***** DATA EXCERPTS *****

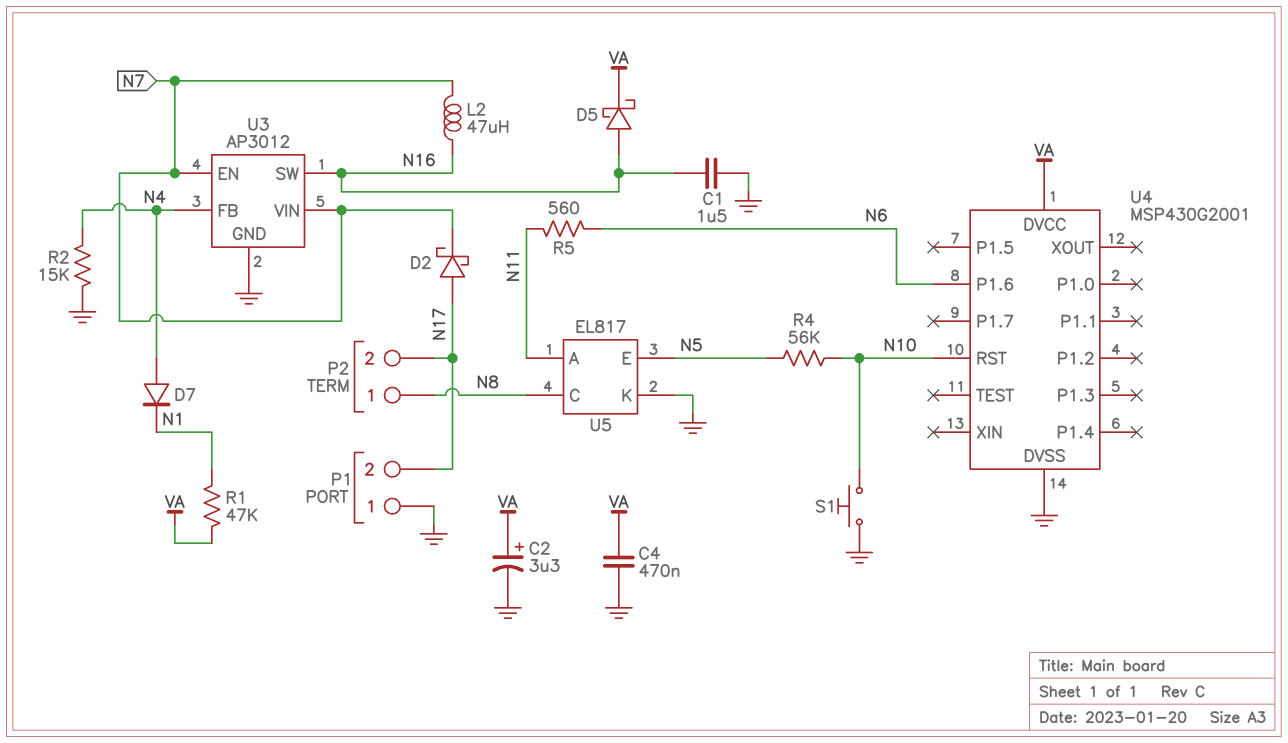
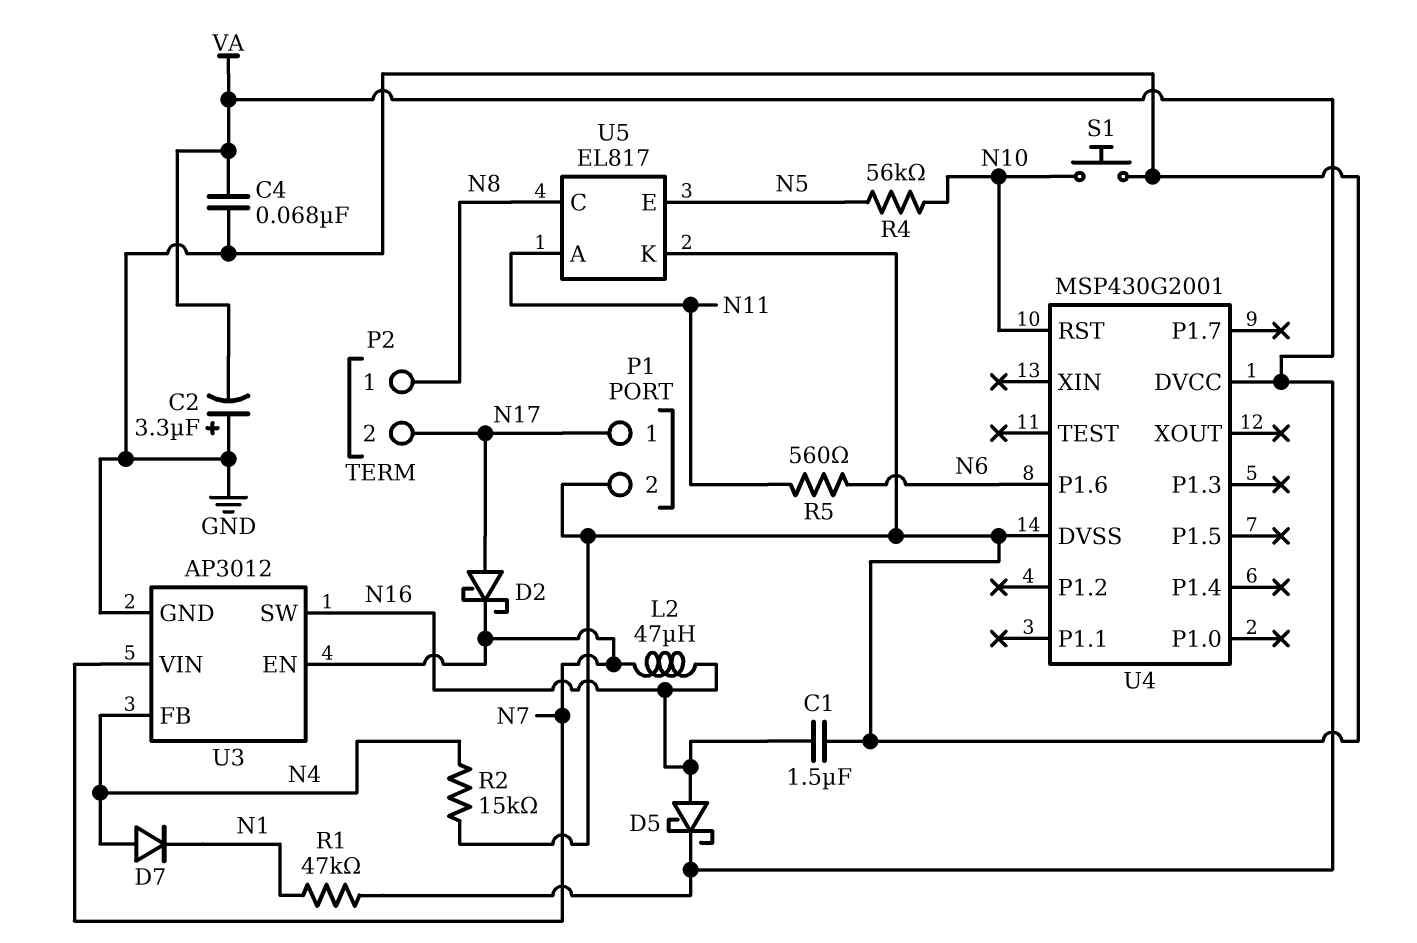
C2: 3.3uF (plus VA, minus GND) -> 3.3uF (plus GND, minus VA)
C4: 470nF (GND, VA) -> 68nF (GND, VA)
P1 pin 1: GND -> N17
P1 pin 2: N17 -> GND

*****
***** DATA EXCERPTS *****

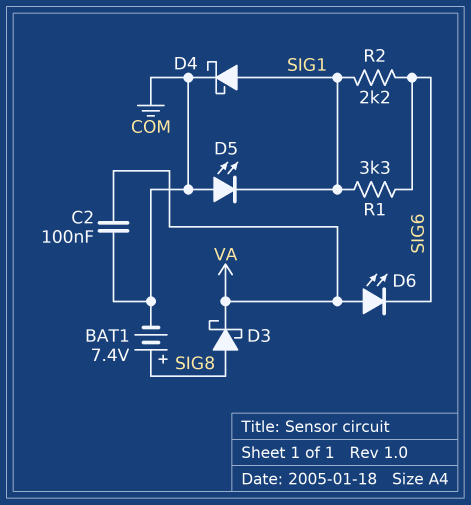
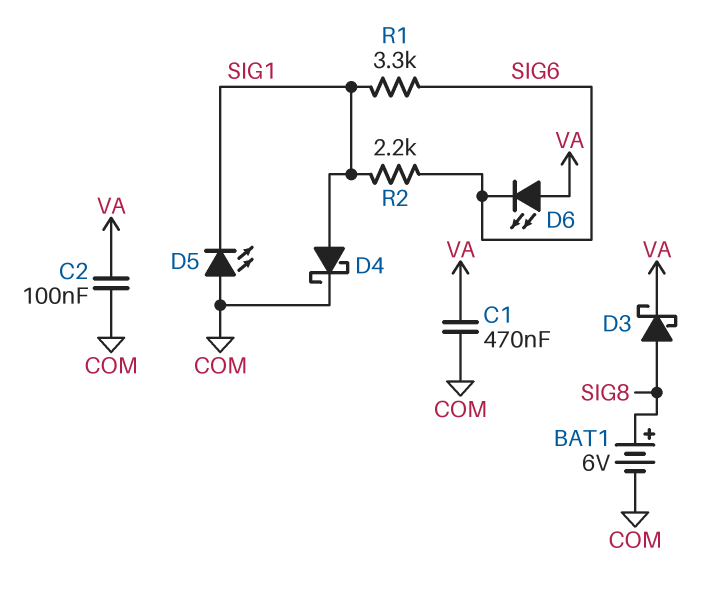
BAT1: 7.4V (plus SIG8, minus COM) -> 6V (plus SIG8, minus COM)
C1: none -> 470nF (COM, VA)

*****

EXERCISE.
One number is the whole answer: how many lines in the records contain "minus".

TASK RESPONSE.
2